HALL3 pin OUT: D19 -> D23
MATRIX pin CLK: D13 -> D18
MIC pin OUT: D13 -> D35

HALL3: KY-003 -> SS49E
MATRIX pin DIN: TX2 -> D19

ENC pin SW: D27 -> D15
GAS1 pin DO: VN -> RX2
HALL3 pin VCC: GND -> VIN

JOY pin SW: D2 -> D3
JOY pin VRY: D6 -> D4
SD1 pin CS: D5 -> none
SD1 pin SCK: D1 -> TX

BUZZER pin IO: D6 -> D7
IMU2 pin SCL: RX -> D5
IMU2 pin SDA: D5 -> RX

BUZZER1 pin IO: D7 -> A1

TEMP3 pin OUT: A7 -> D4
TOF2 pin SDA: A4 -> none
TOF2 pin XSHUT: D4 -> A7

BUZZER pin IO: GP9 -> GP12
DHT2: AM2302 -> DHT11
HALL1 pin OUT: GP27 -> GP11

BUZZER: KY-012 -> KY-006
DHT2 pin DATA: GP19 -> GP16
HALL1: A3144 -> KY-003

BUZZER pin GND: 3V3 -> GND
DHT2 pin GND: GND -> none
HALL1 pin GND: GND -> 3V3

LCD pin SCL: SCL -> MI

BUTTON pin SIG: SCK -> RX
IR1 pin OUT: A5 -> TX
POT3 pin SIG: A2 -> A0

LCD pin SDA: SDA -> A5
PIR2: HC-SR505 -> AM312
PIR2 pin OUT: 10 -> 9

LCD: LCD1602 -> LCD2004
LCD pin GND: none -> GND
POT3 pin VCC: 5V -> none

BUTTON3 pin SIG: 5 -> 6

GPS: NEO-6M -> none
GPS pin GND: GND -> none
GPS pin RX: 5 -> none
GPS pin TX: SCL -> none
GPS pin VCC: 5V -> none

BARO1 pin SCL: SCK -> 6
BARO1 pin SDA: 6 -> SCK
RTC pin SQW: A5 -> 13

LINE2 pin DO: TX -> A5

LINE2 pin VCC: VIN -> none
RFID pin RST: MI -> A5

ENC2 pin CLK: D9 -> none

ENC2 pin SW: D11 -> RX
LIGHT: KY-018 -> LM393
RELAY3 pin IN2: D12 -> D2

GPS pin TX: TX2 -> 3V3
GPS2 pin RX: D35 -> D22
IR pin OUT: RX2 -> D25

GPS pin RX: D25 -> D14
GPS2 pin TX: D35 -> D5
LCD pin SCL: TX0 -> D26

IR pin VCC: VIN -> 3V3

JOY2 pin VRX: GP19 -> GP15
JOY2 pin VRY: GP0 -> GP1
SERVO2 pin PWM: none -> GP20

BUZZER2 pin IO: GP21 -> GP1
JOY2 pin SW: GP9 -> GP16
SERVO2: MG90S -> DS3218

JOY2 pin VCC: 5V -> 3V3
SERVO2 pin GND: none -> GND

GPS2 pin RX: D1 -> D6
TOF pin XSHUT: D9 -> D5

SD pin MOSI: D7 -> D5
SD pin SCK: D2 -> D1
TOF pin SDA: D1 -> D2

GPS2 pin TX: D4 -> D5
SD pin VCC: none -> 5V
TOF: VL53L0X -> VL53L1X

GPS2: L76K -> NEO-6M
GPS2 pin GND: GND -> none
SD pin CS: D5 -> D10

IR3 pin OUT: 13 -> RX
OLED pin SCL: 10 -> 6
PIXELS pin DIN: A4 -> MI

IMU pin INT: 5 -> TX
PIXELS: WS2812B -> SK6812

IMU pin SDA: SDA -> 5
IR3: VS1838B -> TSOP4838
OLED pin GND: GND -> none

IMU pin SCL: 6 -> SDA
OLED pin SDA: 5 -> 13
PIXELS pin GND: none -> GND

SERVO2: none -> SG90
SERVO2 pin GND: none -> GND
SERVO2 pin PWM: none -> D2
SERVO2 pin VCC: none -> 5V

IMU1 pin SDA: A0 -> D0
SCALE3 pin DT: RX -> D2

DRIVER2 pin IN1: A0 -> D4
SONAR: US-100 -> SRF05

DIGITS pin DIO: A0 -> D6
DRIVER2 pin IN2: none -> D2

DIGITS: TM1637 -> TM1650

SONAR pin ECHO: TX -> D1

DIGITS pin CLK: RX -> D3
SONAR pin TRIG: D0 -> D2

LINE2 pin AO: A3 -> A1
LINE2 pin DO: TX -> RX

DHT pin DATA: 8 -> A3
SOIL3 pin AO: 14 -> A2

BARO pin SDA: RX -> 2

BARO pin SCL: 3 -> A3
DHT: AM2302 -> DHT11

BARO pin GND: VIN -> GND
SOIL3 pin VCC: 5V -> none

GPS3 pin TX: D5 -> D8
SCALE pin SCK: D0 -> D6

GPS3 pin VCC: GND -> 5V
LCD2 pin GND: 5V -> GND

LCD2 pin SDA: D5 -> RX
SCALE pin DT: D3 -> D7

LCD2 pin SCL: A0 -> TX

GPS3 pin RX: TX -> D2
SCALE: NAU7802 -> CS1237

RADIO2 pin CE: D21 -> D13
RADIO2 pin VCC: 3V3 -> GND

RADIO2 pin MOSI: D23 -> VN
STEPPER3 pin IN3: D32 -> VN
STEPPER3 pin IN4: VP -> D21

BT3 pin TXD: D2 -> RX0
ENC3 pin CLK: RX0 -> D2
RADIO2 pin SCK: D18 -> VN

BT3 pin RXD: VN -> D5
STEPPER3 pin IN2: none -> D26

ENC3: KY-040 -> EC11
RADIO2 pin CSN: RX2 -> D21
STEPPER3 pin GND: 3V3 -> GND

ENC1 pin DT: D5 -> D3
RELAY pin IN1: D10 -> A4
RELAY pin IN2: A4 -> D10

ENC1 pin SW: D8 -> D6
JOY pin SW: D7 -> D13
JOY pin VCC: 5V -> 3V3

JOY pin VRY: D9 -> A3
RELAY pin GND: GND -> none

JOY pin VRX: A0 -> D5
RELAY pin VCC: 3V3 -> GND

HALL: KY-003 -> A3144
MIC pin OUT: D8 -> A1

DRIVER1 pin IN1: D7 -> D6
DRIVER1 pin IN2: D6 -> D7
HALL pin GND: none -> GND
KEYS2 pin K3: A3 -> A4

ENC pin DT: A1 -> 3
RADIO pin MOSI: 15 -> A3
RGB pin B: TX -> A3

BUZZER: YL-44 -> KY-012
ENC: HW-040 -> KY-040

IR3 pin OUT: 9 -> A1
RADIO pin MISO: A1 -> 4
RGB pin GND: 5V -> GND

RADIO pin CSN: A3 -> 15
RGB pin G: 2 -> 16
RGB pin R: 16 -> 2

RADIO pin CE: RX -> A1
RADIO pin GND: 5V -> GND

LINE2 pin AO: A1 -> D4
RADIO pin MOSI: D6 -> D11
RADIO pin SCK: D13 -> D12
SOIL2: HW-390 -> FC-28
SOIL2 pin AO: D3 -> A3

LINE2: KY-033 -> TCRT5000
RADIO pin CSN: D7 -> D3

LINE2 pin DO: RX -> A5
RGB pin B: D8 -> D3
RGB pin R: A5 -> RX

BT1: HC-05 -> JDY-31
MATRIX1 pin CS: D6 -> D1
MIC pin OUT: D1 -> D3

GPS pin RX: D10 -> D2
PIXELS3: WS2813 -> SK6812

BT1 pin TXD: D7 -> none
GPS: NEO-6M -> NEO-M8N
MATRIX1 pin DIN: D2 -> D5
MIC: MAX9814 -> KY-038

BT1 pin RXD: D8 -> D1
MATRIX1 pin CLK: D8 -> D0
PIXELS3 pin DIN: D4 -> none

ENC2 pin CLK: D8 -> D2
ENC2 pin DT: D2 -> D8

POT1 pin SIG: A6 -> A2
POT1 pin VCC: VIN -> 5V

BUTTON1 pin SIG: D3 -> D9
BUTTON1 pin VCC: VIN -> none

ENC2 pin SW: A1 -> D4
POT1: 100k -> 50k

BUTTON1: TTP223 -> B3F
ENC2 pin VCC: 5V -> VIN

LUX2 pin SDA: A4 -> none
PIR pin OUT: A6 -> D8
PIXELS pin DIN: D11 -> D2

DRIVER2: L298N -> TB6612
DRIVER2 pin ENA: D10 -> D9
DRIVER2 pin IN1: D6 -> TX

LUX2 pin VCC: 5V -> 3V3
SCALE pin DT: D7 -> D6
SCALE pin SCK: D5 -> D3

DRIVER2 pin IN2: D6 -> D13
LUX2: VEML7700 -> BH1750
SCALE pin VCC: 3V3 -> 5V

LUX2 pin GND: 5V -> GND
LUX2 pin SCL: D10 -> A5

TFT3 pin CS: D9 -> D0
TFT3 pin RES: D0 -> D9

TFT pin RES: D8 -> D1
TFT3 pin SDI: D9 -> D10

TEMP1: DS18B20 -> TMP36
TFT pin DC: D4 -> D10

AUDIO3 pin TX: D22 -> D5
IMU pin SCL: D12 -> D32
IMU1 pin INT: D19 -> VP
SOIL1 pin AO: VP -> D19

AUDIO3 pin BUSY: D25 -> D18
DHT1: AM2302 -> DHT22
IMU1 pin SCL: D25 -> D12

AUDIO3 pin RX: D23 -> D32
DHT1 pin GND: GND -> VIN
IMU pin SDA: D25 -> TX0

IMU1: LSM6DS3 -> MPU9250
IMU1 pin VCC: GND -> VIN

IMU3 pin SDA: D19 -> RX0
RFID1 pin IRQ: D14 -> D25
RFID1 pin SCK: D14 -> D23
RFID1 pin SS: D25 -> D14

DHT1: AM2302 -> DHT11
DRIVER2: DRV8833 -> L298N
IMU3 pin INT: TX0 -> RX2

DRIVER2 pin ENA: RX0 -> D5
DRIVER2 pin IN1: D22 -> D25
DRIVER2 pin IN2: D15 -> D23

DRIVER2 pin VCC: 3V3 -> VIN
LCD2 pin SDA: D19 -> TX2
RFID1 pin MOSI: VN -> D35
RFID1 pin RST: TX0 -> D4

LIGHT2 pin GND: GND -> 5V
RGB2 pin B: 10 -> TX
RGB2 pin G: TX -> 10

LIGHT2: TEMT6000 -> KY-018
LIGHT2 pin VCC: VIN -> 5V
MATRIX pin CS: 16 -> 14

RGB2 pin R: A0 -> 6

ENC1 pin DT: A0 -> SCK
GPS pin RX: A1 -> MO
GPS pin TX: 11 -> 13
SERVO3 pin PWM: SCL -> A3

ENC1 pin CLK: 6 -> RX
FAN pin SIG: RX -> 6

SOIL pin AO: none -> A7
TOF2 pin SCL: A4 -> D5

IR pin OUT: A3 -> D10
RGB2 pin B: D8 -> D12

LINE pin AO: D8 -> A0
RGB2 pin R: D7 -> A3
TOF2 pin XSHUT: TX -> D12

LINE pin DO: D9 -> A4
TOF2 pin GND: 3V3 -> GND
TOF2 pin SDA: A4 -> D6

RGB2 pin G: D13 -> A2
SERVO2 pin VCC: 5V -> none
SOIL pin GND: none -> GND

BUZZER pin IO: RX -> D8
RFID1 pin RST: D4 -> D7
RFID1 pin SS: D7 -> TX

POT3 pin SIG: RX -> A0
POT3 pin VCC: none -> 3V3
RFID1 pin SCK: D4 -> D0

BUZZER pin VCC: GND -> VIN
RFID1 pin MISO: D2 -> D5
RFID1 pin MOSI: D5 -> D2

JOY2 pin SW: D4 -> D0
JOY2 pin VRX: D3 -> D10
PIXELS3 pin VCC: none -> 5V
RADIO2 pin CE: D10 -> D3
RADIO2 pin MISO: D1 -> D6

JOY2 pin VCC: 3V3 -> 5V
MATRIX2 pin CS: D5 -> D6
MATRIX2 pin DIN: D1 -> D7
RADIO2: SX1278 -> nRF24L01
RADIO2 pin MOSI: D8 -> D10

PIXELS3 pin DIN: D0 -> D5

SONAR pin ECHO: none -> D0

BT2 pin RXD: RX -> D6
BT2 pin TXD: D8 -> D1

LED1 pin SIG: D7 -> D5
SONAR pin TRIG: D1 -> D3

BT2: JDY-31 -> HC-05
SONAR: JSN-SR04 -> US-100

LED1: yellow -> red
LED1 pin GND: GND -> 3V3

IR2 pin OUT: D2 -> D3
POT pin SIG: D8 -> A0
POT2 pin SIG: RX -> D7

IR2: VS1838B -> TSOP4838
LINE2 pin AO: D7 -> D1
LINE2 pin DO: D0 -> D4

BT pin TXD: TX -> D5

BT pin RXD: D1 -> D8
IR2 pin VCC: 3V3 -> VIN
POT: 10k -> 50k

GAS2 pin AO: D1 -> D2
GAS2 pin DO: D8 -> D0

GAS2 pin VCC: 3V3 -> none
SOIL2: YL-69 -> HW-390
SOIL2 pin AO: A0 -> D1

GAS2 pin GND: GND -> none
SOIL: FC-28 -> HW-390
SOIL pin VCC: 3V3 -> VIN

EXERCISE INSTRUCTIONS: Please return only the lines above, starting at the line that has "JOY pin VRY: D6 -> D4" and ending at the line that has "BUTTON pin SIG: SCK -> RX", keeping both and leaving each one unchanged.

SOLUTION:
JOY pin VRY: D6 -> D4
SD1 pin CS: D5 -> none
SD1 pin SCK: D1 -> TX

BUZZER pin IO: D6 -> D7
IMU2 pin SCL: RX -> D5
IMU2 pin SDA: D5 -> RX

BUZZER1 pin IO: D7 -> A1

TEMP3 pin OUT: A7 -> D4
TOF2 pin SDA: A4 -> none
TOF2 pin XSHUT: D4 -> A7

BUZZER pin IO: GP9 -> GP12
DHT2: AM2302 -> DHT11
HALL1 pin OUT: GP27 -> GP11

BUZZER: KY-012 -> KY-006
DHT2 pin DATA: GP19 -> GP16
HALL1: A3144 -> KY-003

BUZZER pin GND: 3V3 -> GND
DHT2 pin GND: GND -> none
HALL1 pin GND: GND -> 3V3

LCD pin SCL: SCL -> MI

BUTTON pin SIG: SCK -> RX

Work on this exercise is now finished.